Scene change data
=-=-=

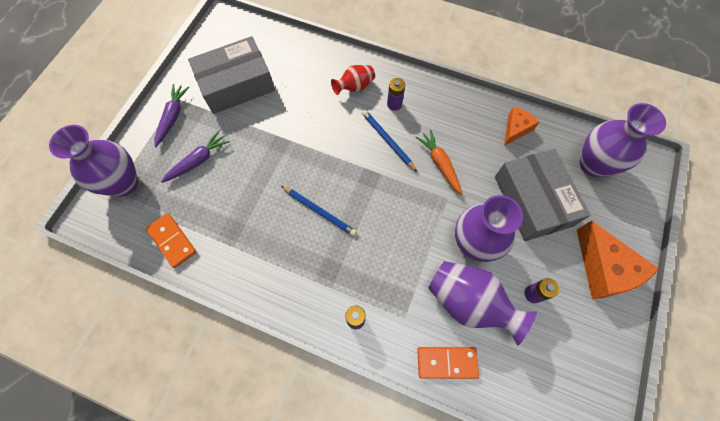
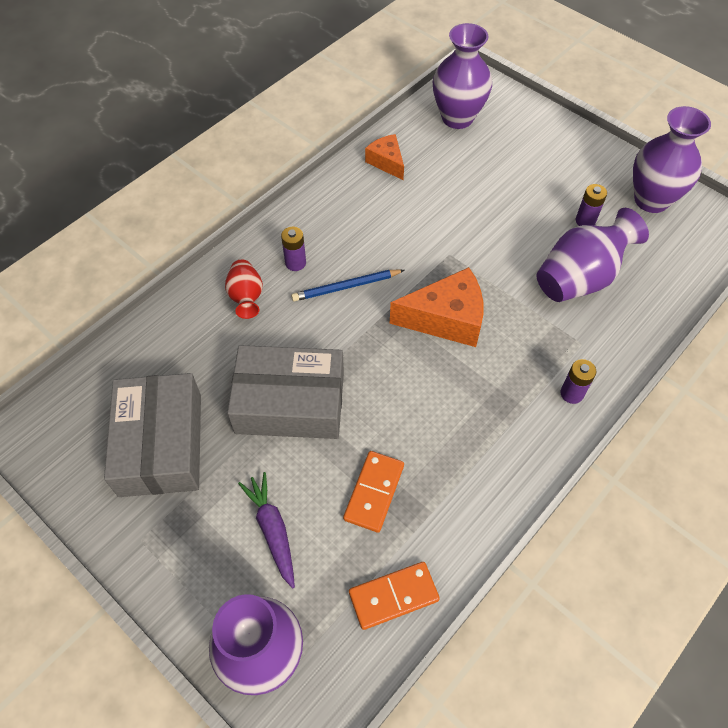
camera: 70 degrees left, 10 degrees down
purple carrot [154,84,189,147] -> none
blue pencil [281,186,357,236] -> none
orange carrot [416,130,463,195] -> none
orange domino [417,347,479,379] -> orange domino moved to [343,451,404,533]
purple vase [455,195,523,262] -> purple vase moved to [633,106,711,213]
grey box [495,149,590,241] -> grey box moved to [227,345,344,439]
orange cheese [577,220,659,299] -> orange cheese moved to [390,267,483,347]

=-=-=

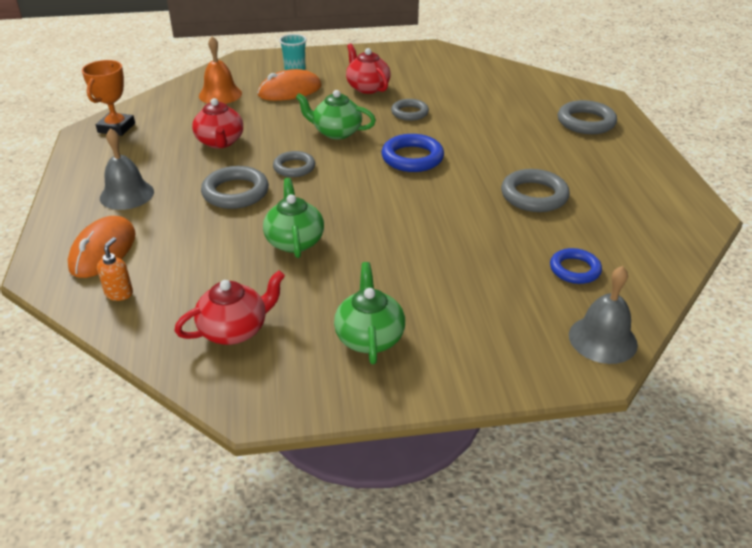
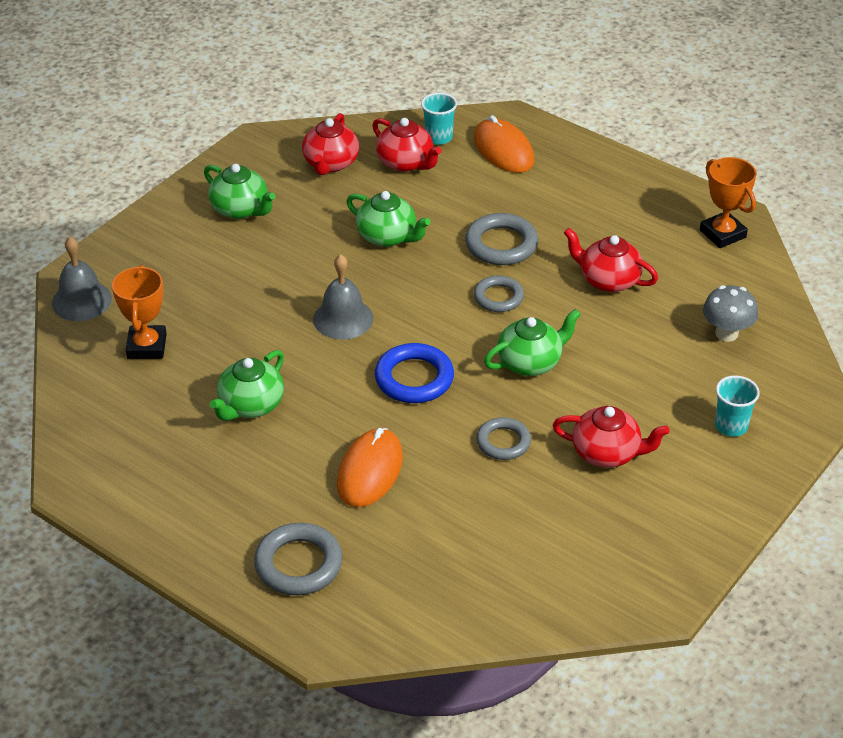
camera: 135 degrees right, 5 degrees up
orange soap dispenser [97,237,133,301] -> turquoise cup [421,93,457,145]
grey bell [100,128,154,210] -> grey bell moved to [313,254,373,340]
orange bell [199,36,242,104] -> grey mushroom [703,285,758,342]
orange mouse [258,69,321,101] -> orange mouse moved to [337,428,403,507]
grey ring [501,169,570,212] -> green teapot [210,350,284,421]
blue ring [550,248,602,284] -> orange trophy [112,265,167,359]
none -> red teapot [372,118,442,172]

=-=-=

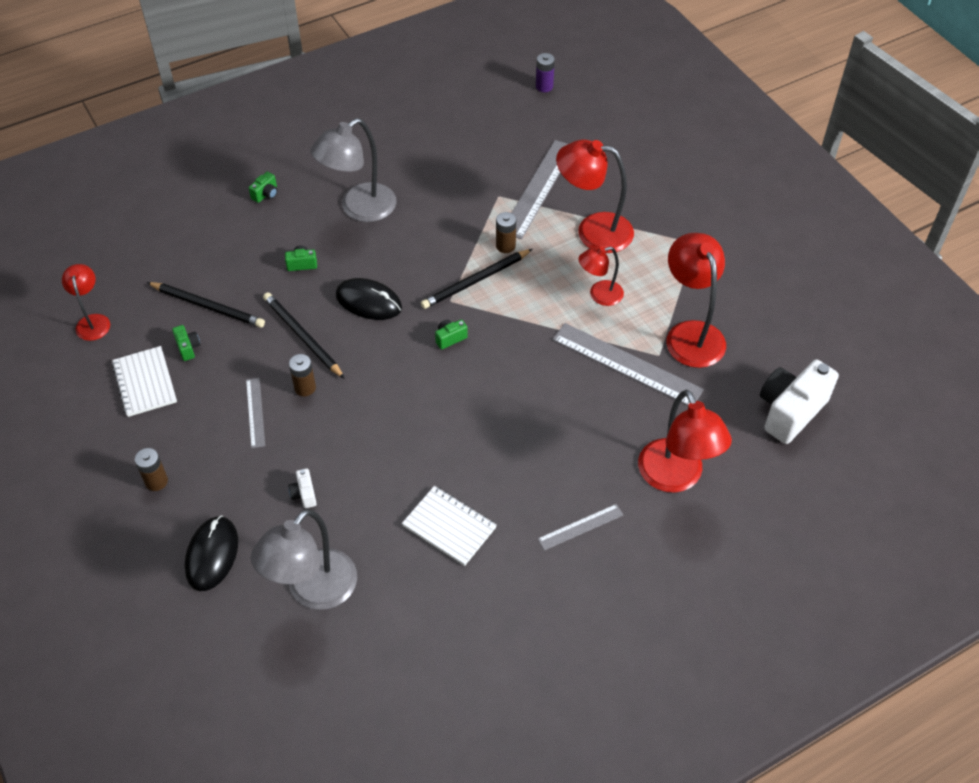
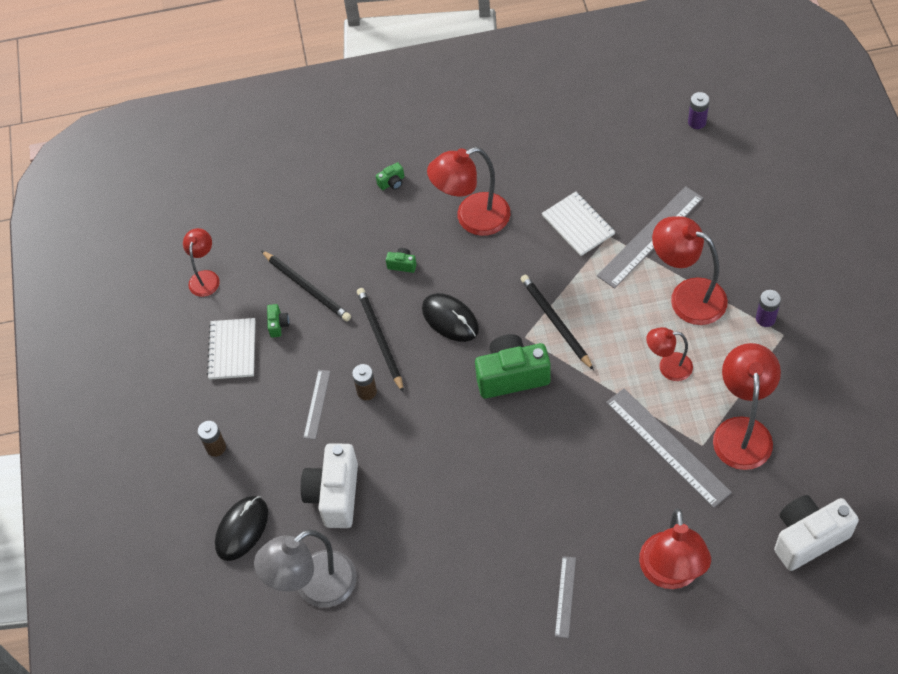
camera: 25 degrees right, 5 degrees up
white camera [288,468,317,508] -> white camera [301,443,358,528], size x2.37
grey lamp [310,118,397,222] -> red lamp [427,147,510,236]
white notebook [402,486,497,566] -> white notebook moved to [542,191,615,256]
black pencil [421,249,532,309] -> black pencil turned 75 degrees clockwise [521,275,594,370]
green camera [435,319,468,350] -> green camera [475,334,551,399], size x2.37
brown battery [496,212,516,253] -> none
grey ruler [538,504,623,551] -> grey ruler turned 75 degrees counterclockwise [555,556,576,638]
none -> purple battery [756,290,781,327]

=-=-=

=== What to do ===
Look above for the line with "camera: 70 degrees left, 10 degrees down" and the line with "orange cheese [577,220,659,299]". Write out those two lines and all the lines between them, exactly, and no others.

=== Answer space ===
camera: 70 degrees left, 10 degrees down
purple carrot [154,84,189,147] -> none
blue pencil [281,186,357,236] -> none
orange carrot [416,130,463,195] -> none
orange domino [417,347,479,379] -> orange domino moved to [343,451,404,533]
purple vase [455,195,523,262] -> purple vase moved to [633,106,711,213]
grey box [495,149,590,241] -> grey box moved to [227,345,344,439]
orange cheese [577,220,659,299] -> orange cheese moved to [390,267,483,347]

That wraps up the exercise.